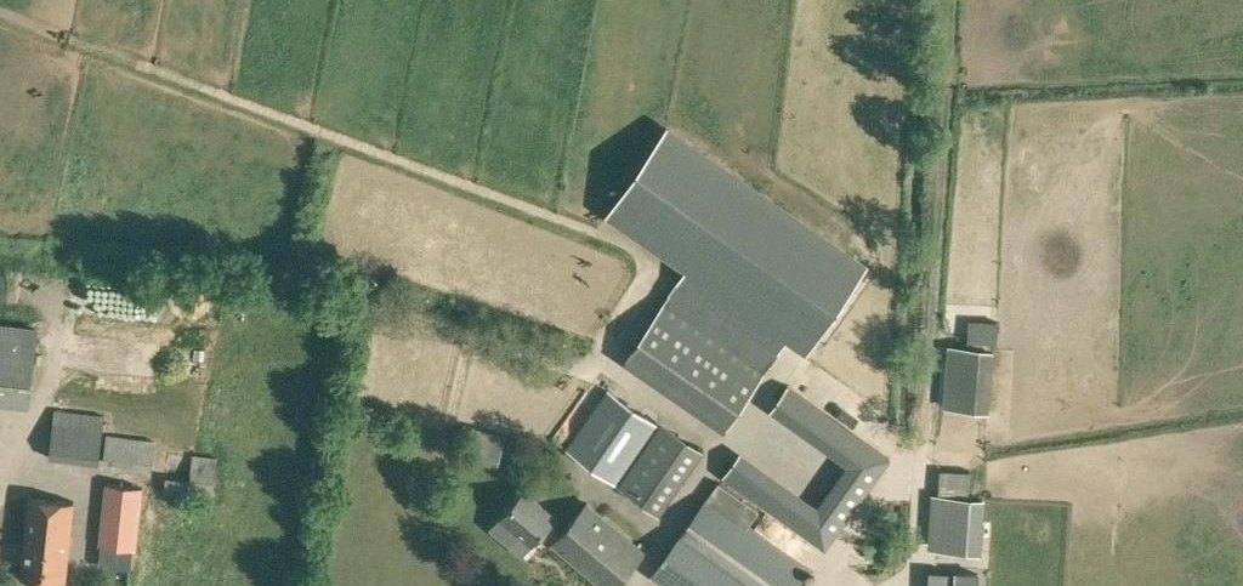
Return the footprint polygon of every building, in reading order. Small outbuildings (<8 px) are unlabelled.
[(688,265),(660,306),(626,354),(727,424),(788,335),(808,348),(866,264),(665,126),(607,210),(688,265)] [(30,403),(39,326),(0,321),(0,400),(30,403)] [(993,394),(994,369),(959,369),(958,393),(993,394)] [(788,384),(769,410),(847,465),(817,506),(740,451),(722,477),(826,551),(844,525),(873,484),(892,458),(788,384)] [(565,447),(617,483),(660,423),(607,388),(565,447)] [(49,457),(99,463),(104,413),(54,408),(49,457)] [(699,450),(660,423),(617,483),(657,510),(699,450)] [(473,424),(465,458),(497,466),(506,432),(473,424)] [(106,433),(103,463),(152,468),(155,440),(106,433)] [(216,455),(168,450),(164,492),(213,497),(216,455)] [(971,471),(941,469),(940,484),(970,486),(971,471)] [(749,523),(759,510),(718,480),(651,573),(669,585),(796,585),(810,566),(749,523)] [(143,485),(105,481),(99,543),(137,548),(143,485)] [(492,527),(511,542),(523,553),(533,542),(543,530),(554,539),(552,542),(604,585),(613,585),(643,550),(586,502),(566,526),(554,516),(557,512),(526,485),(501,515),(502,515),(492,527)] [(927,548),(978,552),(982,497),(931,494),(927,548)] [(65,581),(73,500),(30,496),(21,576),(65,581)] [(954,566),(953,585),(979,585),(980,567),(954,566)] [(648,573),(635,585),(662,585),(648,573)]
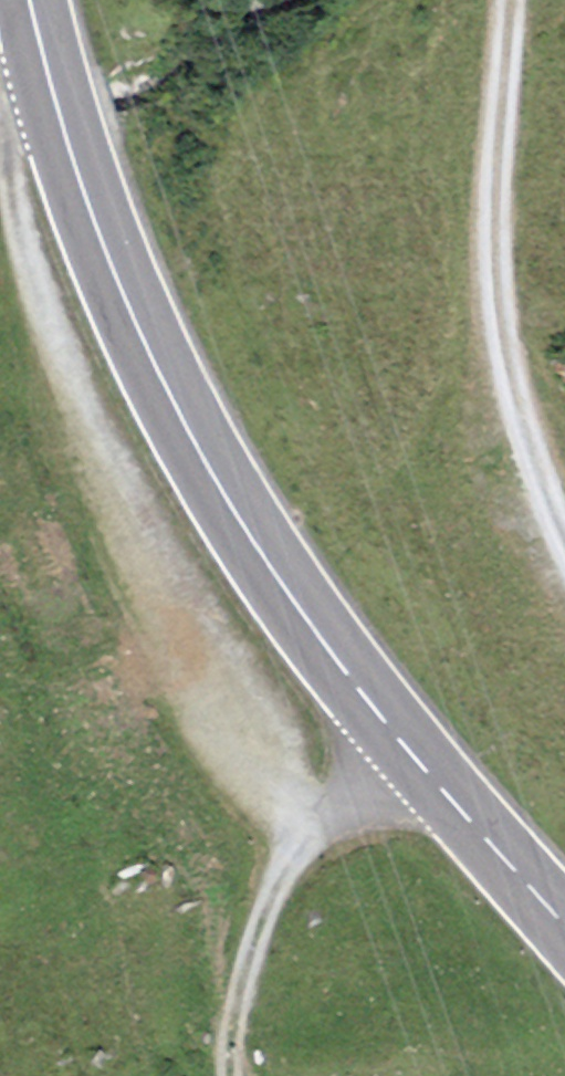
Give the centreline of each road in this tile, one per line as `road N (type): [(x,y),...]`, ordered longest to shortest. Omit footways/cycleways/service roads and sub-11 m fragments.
road 1 (primary): [(564,925),(421,767),(232,510),(128,313),(50,83),(31,0)]
road 2 (track): [(564,563),(549,537),(499,354),(494,265),(508,0)]
road 3 (track): [(386,719),(367,773),(271,897),(238,983),(229,1075)]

·····

» Directions:
A faithful copy of the data above is wanted, with every image left out.

» Answer to this exercise:
Return the footprint polygon of every building, in reading order. Small outbuildings (<8 px) are unlabelled.
[(688,265),(660,306),(626,354),(727,424),(788,335),(808,348),(866,264),(665,126),(607,210),(688,265)] [(30,403),(39,326),(0,321),(0,400),(30,403)] [(993,394),(994,369),(959,369),(958,393),(993,394)] [(788,384),(769,410),(847,465),(817,506),(740,451),(722,477),(826,551),(844,525),(873,484),(892,458),(788,384)] [(565,447),(617,483),(660,423),(607,388),(565,447)] [(49,457),(99,463),(104,413),(54,408),(49,457)] [(699,450),(660,423),(617,483),(657,510),(699,450)] [(473,424),(465,458),(497,466),(506,432),(473,424)] [(106,433),(103,463),(152,468),(155,440),(106,433)] [(216,455),(168,450),(164,492),(213,497),(216,455)] [(971,471),(941,469),(940,484),(970,486),(971,471)] [(749,523),(759,510),(718,480),(651,573),(669,585),(796,585),(810,566),(749,523)] [(143,485),(105,481),(99,543),(137,548),(143,485)] [(492,527),(511,542),(523,553),(533,542),(543,530),(554,539),(552,542),(604,585),(613,585),(643,550),(586,502),(566,526),(554,516),(557,512),(526,485),(501,515),(502,515),(492,527)] [(927,548),(978,552),(982,497),(931,494),(927,548)] [(65,581),(73,500),(30,496),(21,576),(65,581)] [(954,566),(953,585),(979,585),(980,567),(954,566)] [(648,573),(635,585),(662,585),(648,573)]
Give the centreline of each road in this tile, one per line as `road N (type): [(x,y),...]`, ordered longest to shortest. Omit footways/cycleways/service roads and sub-11 m fragments.
road 1 (primary): [(564,925),(421,767),(232,510),(128,313),(50,83),(31,0)]
road 2 (track): [(564,563),(549,537),(499,354),(494,265),(508,0)]
road 3 (track): [(386,719),(367,773),(271,897),(238,983),(229,1075)]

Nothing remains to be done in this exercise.